◆ Goal: Copy the listing below word for word, keeping every line and character unchanged.

◆ Record extracts:
----
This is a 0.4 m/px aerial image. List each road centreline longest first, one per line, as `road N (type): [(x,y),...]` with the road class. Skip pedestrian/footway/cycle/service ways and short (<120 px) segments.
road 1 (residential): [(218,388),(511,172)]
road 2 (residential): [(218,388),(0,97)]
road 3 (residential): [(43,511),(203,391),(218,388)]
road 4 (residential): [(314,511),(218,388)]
----
◆ Completed exercise:
This is a 0.4 m/px aerial image. List each road centreline longest first, one per line, as `road N (type): [(x,y),...]` with the road class. Skip pedestrian/footway/cycle/service ways and short (<120 px) segments.
road 1 (residential): [(218,388),(511,172)]
road 2 (residential): [(218,388),(0,97)]
road 3 (residential): [(43,511),(203,391),(218,388)]
road 4 (residential): [(314,511),(218,388)]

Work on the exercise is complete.